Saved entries
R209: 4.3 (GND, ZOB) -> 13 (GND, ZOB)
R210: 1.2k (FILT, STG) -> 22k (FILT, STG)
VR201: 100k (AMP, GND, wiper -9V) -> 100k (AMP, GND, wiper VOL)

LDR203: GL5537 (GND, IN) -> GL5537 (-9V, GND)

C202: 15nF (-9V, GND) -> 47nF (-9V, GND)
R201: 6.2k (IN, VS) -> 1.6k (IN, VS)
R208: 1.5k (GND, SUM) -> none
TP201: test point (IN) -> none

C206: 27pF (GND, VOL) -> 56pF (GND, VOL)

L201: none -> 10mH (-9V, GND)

▶ [ACTIVITY] Copy out, in full, each line above that has the word "none" in it.

▶ [EXERCISE SOLUTION]
R208: 1.5k (GND, SUM) -> none
TP201: test point (IN) -> none
L201: none -> 10mH (-9V, GND)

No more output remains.